▼
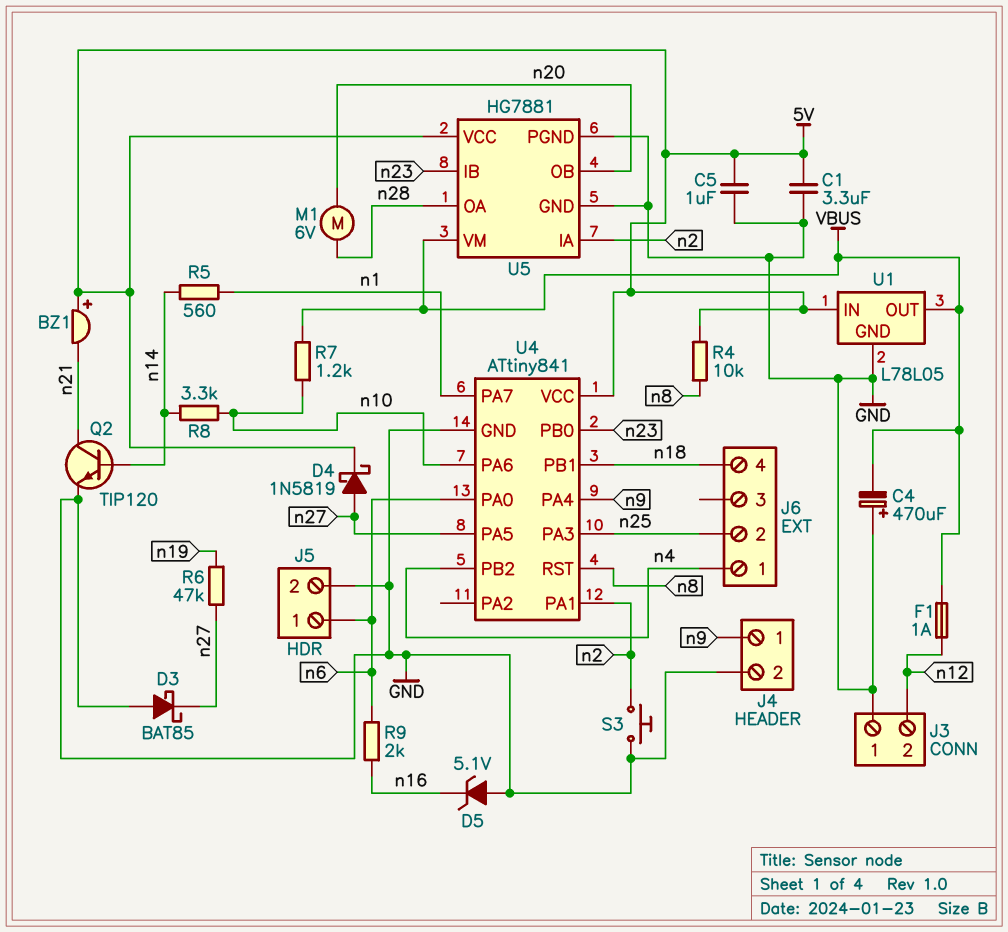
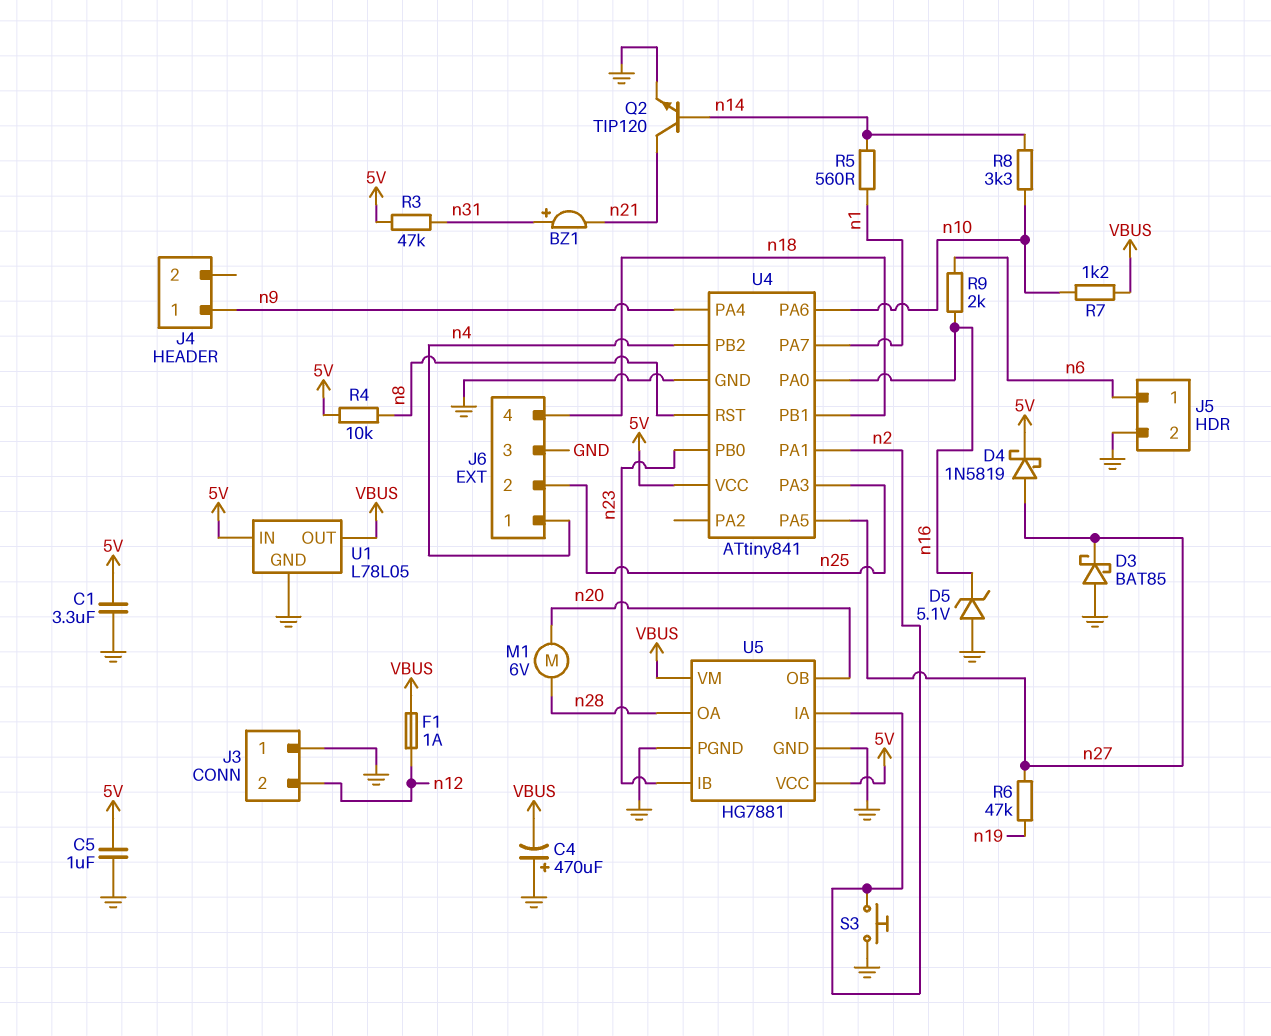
BZ1: buzzer (plus 5V, minus n21) -> buzzer (plus n31, minus n21)
J4 pin 2: GND -> none
J6 pin 3: none -> GND
R3: none -> 47k (5V, n31)
U4 pin PA0: n6 -> n16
▲
Problem to work on
The listing above must be repeated exactly, apart from the pictures.

Response box
BZ1: buzzer (plus 5V, minus n21) -> buzzer (plus n31, minus n21)
J4 pin 2: GND -> none
J6 pin 3: none -> GND
R3: none -> 47k (5V, n31)
U4 pin PA0: n6 -> n16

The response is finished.